_GIVEN EXERCISE_
Report every line of the material below that contains the word "from". Matching is case-sensitive, so a line counts only if the letters match in case.
::::::::::
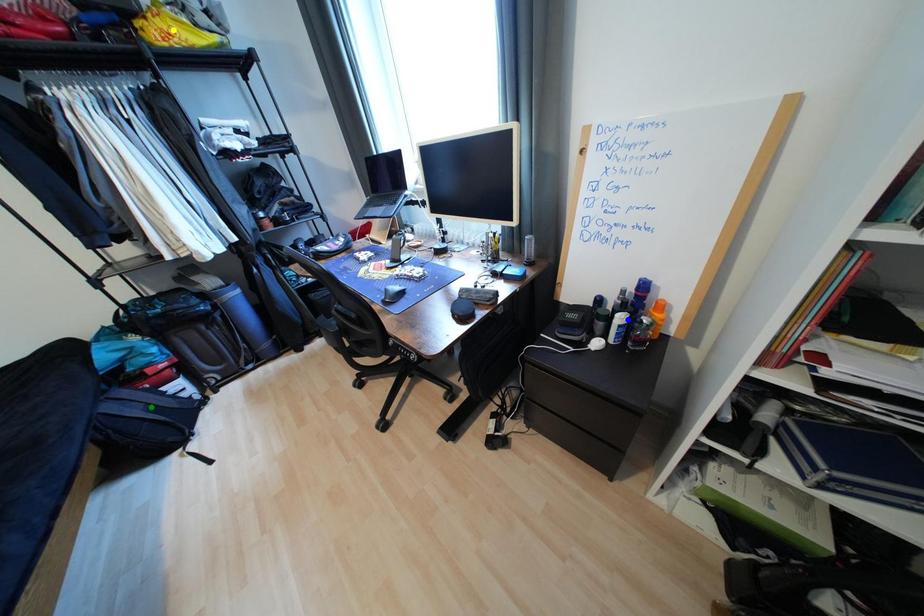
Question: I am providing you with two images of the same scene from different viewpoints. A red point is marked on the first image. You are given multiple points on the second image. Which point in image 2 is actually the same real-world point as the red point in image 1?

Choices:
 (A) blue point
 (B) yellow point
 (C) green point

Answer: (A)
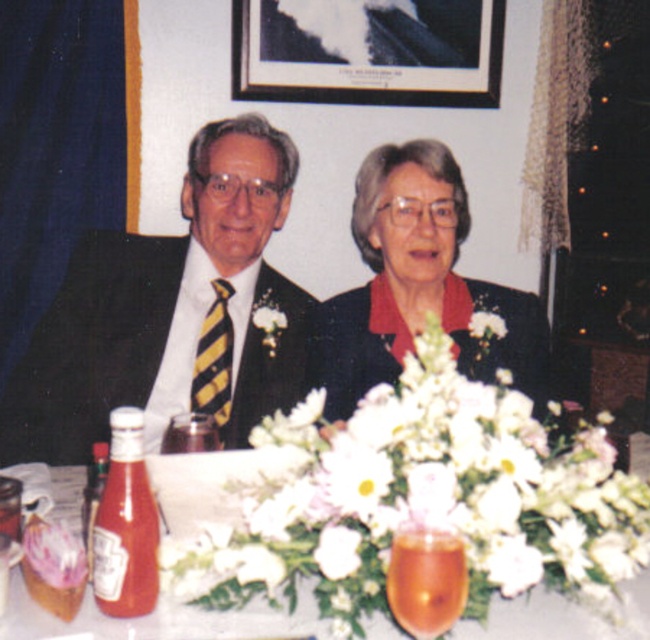
Locate an element on the screen. The height and width of the screenshot is (640, 650). matte black suit at left is located at coordinates (169, 312).

Does matte black suit at left come in front of matte glass bottle of ketchup at lower left?

No.

Locate an element on the screen. The image size is (650, 640). matte black suit at left is located at coordinates (169, 312).

The height and width of the screenshot is (640, 650). What are the coordinates of `matte black suit at left` in the screenshot? It's located at (169, 312).

Measure the distance between point [396,234] and camera.

Point [396,234] and camera are 5.84 feet apart.

Who is higher up, matte black jacket at center or translucent glass vase at center?

matte black jacket at center

Locate an element on the screen. matte black jacket at center is located at coordinates (417, 285).

Locate an element on the screen. white matte flower at center is located at coordinates (421, 500).

The image size is (650, 640). Find the location of `white matte flower at center`. white matte flower at center is located at coordinates (421, 500).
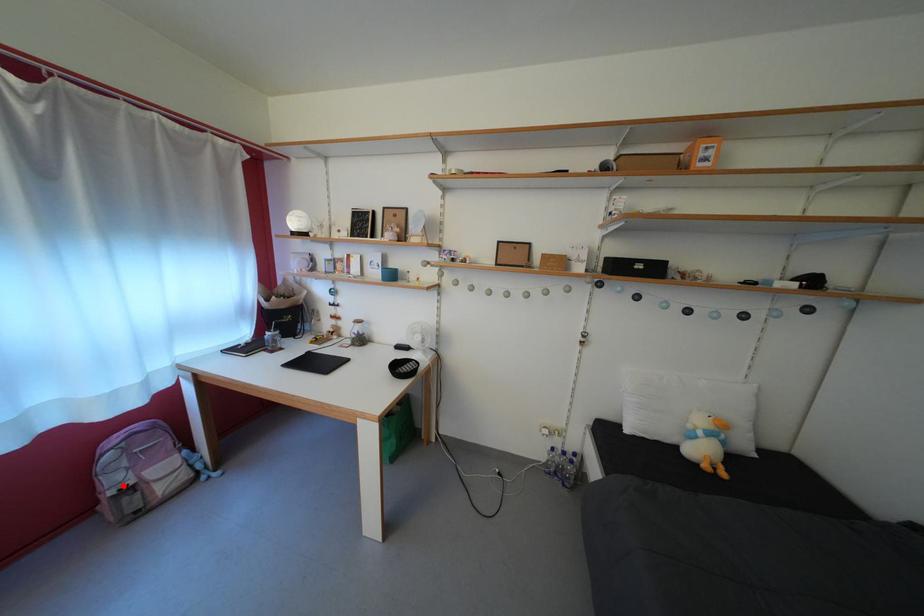
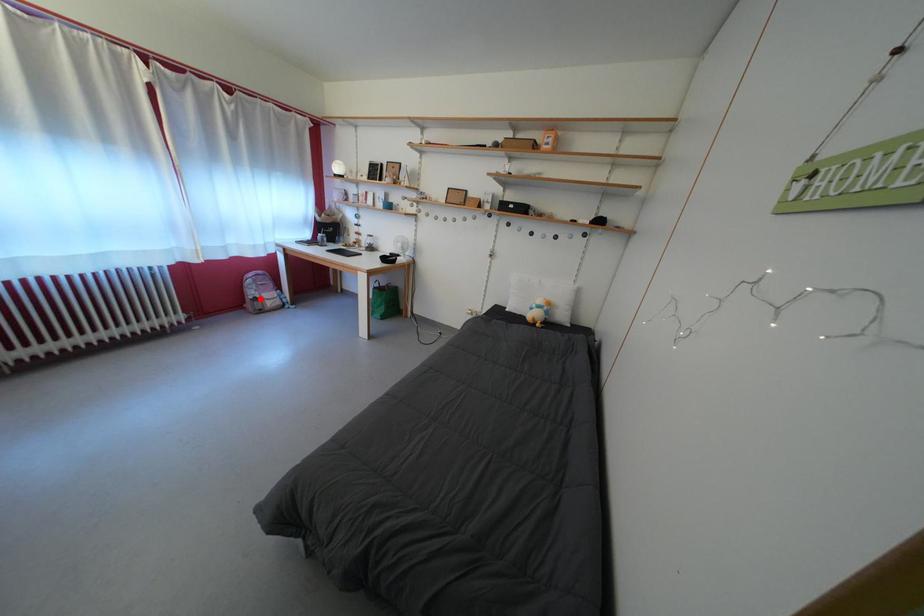
I am providing you with two images of the same scene from different viewpoints. A red point is marked on the first image and another point is marked on the second image. Does the point marked in image1 correspond to the same location as the one in image2?

Yes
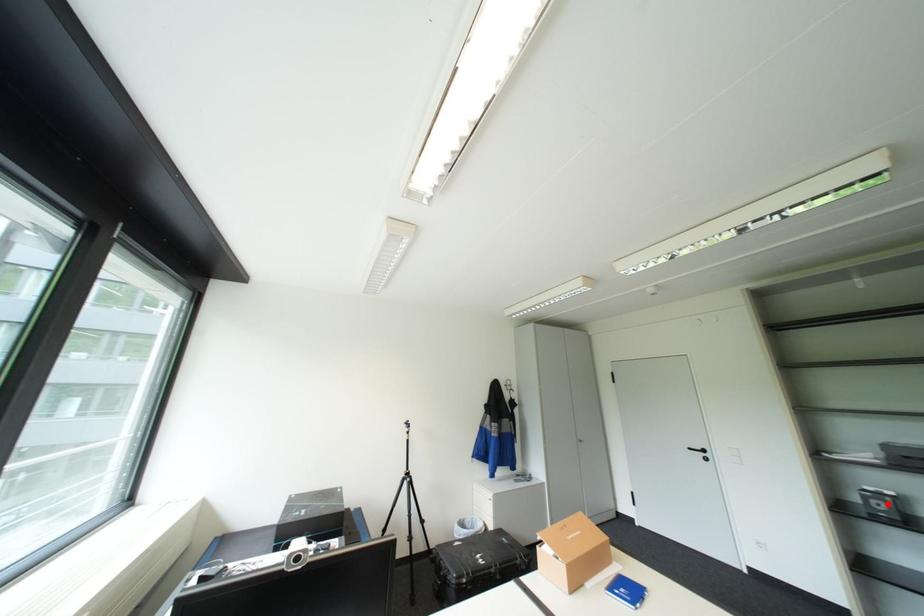
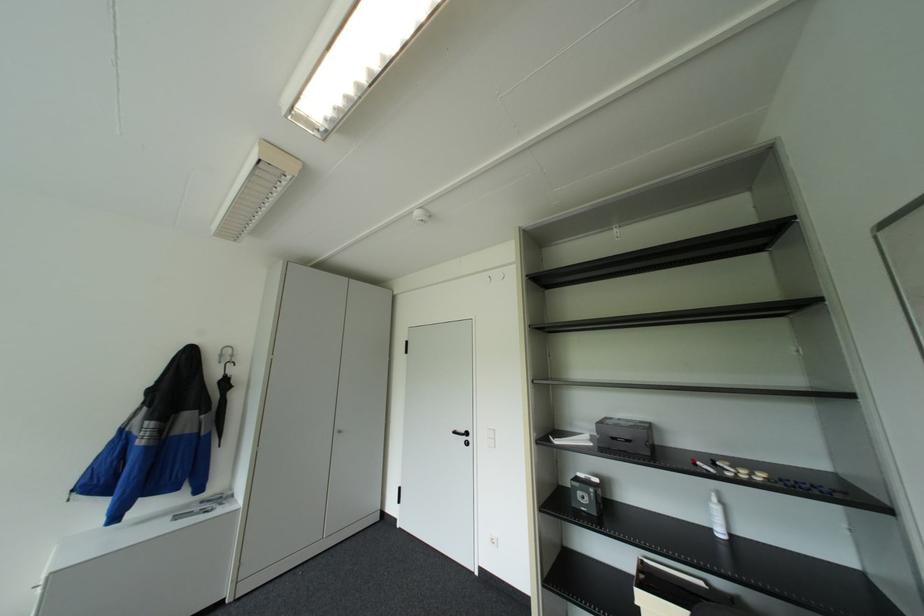
The point at the highlighted location is marked in the first image. Where is the corresponding point in the second image?

(591, 496)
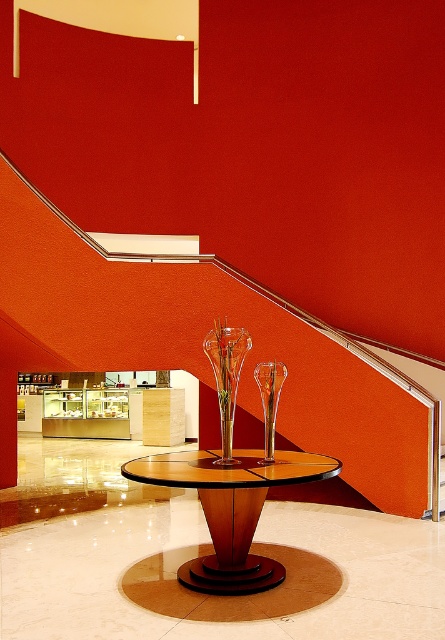
Can you confirm if transparent glass vase at center is positioned below clear glass vase at center?

No, transparent glass vase at center is not below clear glass vase at center.

Can you confirm if transparent glass vase at center is wider than clear glass vase at center?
::::::::::
_COMPLETE OUTPUT_
Question: I am providing you with two images of the same scene from different viewpoints. A red point is marked on the first image. You are given multiple points on the second image. Which point in image 2 is actually the same real-world point as the red point in image 1?
I am providing you with two images of the same scene from different viewpoints. A red point is marked on the first image and another point is marked on the second image. Does the point marked in image1 correspond to the same location as the one in image2?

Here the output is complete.